TASK DATA -
┌──
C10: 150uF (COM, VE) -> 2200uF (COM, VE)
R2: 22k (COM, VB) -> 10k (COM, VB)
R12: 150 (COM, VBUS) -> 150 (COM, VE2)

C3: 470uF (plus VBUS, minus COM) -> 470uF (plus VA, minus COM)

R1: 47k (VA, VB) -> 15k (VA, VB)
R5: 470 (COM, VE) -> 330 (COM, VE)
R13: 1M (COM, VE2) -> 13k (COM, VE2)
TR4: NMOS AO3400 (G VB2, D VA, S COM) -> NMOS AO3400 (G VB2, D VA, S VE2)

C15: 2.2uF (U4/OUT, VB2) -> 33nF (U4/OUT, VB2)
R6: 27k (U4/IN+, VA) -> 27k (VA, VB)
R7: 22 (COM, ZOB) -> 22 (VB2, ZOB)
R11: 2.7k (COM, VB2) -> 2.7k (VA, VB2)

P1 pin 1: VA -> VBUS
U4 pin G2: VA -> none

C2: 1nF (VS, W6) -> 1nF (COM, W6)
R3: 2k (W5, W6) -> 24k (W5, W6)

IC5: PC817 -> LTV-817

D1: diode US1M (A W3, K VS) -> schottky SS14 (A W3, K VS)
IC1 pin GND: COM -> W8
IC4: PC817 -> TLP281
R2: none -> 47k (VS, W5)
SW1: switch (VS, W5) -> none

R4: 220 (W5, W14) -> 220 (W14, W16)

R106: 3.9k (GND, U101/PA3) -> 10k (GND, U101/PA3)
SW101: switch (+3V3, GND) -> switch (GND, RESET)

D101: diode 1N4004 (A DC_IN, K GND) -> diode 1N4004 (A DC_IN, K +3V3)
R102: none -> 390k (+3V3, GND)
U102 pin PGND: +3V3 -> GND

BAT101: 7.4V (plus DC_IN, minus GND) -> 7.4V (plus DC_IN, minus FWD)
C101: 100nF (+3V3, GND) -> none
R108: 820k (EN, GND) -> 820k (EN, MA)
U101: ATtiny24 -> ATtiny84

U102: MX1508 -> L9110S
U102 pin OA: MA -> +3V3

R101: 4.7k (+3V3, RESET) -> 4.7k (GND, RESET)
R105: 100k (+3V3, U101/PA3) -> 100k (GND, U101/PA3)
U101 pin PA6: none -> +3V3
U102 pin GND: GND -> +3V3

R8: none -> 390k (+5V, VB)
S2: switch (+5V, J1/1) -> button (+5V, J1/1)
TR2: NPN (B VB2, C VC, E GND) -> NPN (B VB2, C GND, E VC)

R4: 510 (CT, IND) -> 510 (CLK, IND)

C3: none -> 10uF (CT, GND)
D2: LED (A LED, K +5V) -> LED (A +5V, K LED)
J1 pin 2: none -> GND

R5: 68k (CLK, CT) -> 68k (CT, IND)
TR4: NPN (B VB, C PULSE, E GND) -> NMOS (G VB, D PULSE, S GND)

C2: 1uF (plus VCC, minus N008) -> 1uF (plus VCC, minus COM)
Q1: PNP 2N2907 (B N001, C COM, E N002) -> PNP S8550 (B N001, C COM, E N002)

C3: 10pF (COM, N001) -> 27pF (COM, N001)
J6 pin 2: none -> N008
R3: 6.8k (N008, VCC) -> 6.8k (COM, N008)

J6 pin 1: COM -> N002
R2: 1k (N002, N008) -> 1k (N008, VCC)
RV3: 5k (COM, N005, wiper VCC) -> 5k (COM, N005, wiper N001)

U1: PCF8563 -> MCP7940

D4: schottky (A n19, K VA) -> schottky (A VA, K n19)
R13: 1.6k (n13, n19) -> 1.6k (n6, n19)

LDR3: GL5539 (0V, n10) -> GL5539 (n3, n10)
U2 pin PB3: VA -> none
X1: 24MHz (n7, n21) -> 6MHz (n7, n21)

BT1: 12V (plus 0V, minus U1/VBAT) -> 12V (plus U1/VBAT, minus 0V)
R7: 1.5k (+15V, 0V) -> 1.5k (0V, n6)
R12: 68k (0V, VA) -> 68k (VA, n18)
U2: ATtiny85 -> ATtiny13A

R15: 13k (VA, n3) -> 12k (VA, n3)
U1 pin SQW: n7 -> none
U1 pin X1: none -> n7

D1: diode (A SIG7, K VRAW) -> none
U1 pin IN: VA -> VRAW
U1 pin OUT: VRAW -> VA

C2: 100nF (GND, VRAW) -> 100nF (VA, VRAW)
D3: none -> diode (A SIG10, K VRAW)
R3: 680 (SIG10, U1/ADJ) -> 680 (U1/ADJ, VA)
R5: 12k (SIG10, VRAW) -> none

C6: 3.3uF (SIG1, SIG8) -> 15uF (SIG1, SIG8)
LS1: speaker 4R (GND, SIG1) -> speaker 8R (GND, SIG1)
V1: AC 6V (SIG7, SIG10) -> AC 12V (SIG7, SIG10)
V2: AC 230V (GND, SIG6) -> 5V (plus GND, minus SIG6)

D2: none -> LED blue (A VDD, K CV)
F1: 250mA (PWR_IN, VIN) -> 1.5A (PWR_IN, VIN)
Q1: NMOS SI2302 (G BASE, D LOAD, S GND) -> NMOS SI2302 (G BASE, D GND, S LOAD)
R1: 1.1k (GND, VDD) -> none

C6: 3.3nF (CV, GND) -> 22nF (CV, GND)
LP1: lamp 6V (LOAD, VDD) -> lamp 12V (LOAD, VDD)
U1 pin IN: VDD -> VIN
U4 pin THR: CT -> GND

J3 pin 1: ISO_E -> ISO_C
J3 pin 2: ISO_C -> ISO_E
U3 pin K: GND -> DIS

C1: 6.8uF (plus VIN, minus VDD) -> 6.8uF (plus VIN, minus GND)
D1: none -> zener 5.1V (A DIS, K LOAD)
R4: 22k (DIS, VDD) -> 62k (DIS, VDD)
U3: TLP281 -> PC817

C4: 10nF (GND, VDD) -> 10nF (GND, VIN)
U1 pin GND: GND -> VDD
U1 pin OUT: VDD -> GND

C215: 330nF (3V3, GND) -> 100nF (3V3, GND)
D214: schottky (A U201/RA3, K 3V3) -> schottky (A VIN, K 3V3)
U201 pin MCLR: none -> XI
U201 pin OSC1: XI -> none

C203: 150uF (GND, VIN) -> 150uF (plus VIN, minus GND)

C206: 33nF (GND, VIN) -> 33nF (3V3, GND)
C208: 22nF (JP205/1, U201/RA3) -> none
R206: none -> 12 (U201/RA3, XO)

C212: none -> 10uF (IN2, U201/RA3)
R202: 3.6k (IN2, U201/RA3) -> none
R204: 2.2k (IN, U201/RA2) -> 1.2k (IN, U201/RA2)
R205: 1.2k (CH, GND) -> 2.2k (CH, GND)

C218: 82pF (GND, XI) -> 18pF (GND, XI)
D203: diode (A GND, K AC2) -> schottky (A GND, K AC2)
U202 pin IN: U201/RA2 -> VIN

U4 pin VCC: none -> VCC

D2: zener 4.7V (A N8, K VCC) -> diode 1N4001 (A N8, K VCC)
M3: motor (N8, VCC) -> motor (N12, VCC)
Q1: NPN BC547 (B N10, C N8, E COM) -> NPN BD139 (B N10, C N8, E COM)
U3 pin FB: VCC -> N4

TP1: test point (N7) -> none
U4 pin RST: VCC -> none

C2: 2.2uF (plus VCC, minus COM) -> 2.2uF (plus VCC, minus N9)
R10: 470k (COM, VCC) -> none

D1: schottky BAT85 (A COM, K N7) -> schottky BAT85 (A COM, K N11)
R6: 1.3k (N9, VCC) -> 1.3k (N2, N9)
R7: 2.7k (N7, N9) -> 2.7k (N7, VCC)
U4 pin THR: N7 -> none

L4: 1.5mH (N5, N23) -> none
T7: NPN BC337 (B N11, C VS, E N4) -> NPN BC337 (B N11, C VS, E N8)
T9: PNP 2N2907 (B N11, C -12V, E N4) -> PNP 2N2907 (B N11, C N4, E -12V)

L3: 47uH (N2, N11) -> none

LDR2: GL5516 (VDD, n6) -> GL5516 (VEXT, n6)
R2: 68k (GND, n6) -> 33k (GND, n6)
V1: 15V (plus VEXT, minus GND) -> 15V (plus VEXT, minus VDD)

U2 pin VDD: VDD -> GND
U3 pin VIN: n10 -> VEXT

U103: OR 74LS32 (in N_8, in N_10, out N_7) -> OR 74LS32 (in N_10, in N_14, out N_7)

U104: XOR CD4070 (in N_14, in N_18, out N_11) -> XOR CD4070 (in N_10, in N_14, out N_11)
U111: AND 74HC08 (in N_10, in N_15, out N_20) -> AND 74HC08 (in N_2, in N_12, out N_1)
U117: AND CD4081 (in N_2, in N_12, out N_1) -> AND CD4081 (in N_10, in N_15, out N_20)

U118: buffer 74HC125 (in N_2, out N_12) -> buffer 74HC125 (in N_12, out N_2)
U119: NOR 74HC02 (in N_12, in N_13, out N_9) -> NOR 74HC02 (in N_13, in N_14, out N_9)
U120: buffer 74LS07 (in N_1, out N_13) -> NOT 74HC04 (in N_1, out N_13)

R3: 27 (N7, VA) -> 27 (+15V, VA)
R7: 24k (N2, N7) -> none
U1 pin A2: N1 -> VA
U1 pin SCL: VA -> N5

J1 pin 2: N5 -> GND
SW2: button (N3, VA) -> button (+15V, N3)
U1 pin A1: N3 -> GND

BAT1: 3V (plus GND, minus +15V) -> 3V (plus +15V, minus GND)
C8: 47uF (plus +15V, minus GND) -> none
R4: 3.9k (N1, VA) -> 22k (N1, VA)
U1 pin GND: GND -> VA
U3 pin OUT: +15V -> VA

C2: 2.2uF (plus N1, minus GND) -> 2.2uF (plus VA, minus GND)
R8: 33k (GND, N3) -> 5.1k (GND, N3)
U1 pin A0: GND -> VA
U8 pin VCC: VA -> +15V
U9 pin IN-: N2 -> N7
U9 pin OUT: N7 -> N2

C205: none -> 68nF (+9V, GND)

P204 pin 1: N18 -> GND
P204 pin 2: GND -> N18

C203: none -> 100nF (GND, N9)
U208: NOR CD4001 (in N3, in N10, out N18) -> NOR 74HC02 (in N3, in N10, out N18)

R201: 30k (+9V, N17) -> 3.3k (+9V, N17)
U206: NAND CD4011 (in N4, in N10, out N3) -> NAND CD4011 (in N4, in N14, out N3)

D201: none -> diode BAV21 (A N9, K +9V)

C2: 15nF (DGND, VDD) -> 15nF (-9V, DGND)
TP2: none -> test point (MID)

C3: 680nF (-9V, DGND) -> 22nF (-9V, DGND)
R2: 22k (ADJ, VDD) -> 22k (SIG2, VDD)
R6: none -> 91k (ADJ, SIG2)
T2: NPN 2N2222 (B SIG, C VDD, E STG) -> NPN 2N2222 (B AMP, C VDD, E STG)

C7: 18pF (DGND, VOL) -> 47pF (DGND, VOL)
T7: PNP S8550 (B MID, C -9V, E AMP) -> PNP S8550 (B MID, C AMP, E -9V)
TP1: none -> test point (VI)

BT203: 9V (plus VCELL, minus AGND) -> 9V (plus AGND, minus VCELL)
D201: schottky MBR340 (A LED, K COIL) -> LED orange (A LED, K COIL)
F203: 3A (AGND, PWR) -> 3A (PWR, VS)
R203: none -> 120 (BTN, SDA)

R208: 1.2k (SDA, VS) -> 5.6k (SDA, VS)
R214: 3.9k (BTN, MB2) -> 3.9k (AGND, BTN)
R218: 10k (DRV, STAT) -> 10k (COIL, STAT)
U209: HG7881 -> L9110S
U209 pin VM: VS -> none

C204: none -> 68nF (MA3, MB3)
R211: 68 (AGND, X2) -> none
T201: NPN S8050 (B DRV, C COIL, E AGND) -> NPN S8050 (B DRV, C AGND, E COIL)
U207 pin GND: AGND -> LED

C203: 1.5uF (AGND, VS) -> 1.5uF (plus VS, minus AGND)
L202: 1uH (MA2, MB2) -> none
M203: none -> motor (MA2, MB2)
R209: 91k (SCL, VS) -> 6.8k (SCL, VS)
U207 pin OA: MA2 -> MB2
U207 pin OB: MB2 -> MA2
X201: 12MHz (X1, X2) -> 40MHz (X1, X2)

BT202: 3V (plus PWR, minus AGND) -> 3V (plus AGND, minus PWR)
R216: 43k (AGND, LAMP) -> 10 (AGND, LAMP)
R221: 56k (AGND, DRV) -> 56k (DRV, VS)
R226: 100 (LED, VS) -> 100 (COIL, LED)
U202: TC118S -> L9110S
└──
Starting at the line with "R4: 220 (W5, W14) -> 220 (W14, W16)" and ending at the line with "V1: AC 6V (SIG7, SIG10)", print each line of the listing above exactly, with no other lines.

PROBLEM SOLUTION -
R4: 220 (W5, W14) -> 220 (W14, W16)

R106: 3.9k (GND, U101/PA3) -> 10k (GND, U101/PA3)
SW101: switch (+3V3, GND) -> switch (GND, RESET)

D101: diode 1N4004 (A DC_IN, K GND) -> diode 1N4004 (A DC_IN, K +3V3)
R102: none -> 390k (+3V3, GND)
U102 pin PGND: +3V3 -> GND

BAT101: 7.4V (plus DC_IN, minus GND) -> 7.4V (plus DC_IN, minus FWD)
C101: 100nF (+3V3, GND) -> none
R108: 820k (EN, GND) -> 820k (EN, MA)
U101: ATtiny24 -> ATtiny84

U102: MX1508 -> L9110S
U102 pin OA: MA -> +3V3

R101: 4.7k (+3V3, RESET) -> 4.7k (GND, RESET)
R105: 100k (+3V3, U101/PA3) -> 100k (GND, U101/PA3)
U101 pin PA6: none -> +3V3
U102 pin GND: GND -> +3V3

R8: none -> 390k (+5V, VB)
S2: switch (+5V, J1/1) -> button (+5V, J1/1)
TR2: NPN (B VB2, C VC, E GND) -> NPN (B VB2, C GND, E VC)

R4: 510 (CT, IND) -> 510 (CLK, IND)

C3: none -> 10uF (CT, GND)
D2: LED (A LED, K +5V) -> LED (A +5V, K LED)
J1 pin 2: none -> GND

R5: 68k (CLK, CT) -> 68k (CT, IND)
TR4: NPN (B VB, C PULSE, E GND) -> NMOS (G VB, D PULSE, S GND)

C2: 1uF (plus VCC, minus N008) -> 1uF (plus VCC, minus COM)
Q1: PNP 2N2907 (B N001, C COM, E N002) -> PNP S8550 (B N001, C COM, E N002)

C3: 10pF (COM, N001) -> 27pF (COM, N001)
J6 pin 2: none -> N008
R3: 6.8k (N008, VCC) -> 6.8k (COM, N008)

J6 pin 1: COM -> N002
R2: 1k (N002, N008) -> 1k (N008, VCC)
RV3: 5k (COM, N005, wiper VCC) -> 5k (COM, N005, wiper N001)

U1: PCF8563 -> MCP7940

D4: schottky (A n19, K VA) -> schottky (A VA, K n19)
R13: 1.6k (n13, n19) -> 1.6k (n6, n19)

LDR3: GL5539 (0V, n10) -> GL5539 (n3, n10)
U2 pin PB3: VA -> none
X1: 24MHz (n7, n21) -> 6MHz (n7, n21)

BT1: 12V (plus 0V, minus U1/VBAT) -> 12V (plus U1/VBAT, minus 0V)
R7: 1.5k (+15V, 0V) -> 1.5k (0V, n6)
R12: 68k (0V, VA) -> 68k (VA, n18)
U2: ATtiny85 -> ATtiny13A

R15: 13k (VA, n3) -> 12k (VA, n3)
U1 pin SQW: n7 -> none
U1 pin X1: none -> n7

D1: diode (A SIG7, K VRAW) -> none
U1 pin IN: VA -> VRAW
U1 pin OUT: VRAW -> VA

C2: 100nF (GND, VRAW) -> 100nF (VA, VRAW)
D3: none -> diode (A SIG10, K VRAW)
R3: 680 (SIG10, U1/ADJ) -> 680 (U1/ADJ, VA)
R5: 12k (SIG10, VRAW) -> none

C6: 3.3uF (SIG1, SIG8) -> 15uF (SIG1, SIG8)
LS1: speaker 4R (GND, SIG1) -> speaker 8R (GND, SIG1)
V1: AC 6V (SIG7, SIG10) -> AC 12V (SIG7, SIG10)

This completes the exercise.